Top of Supplied information

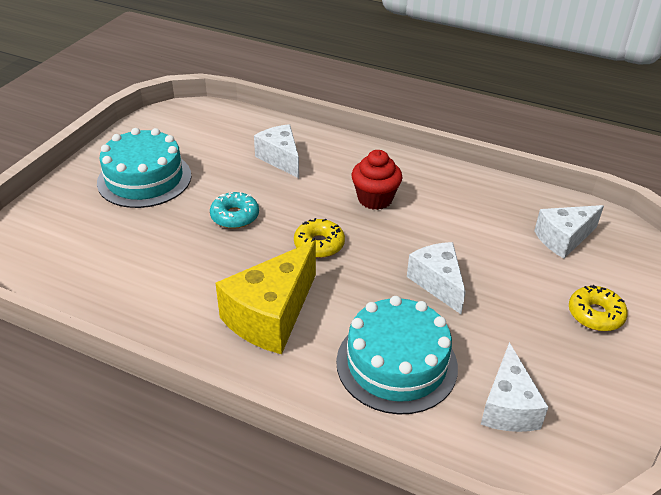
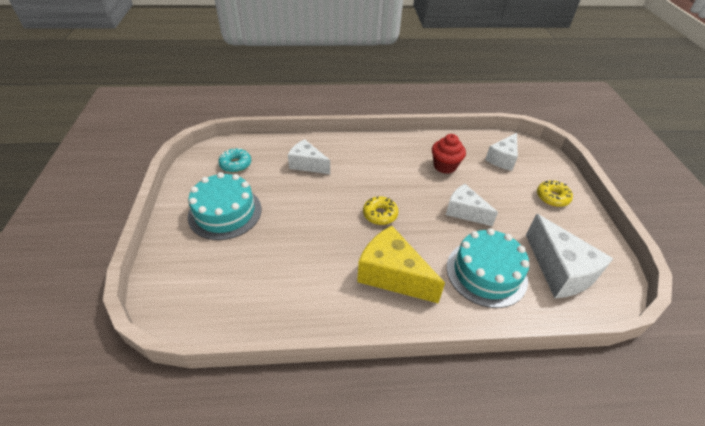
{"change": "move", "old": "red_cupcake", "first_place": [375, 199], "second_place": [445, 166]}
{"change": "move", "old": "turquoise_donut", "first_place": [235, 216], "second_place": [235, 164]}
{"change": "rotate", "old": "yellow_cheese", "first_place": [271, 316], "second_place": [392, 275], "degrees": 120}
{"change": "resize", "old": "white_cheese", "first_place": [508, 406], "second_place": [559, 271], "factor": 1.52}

Bottom of Supplied information

Your assignment:
Would you reproduce the listing above exactly, without any of its images?

Task result:
{"change": "move", "old": "red_cupcake", "first_place": [375, 199], "second_place": [445, 166]}
{"change": "move", "old": "turquoise_donut", "first_place": [235, 216], "second_place": [235, 164]}
{"change": "rotate", "old": "yellow_cheese", "first_place": [271, 316], "second_place": [392, 275], "degrees": 120}
{"change": "resize", "old": "white_cheese", "first_place": [508, 406], "second_place": [559, 271], "factor": 1.52}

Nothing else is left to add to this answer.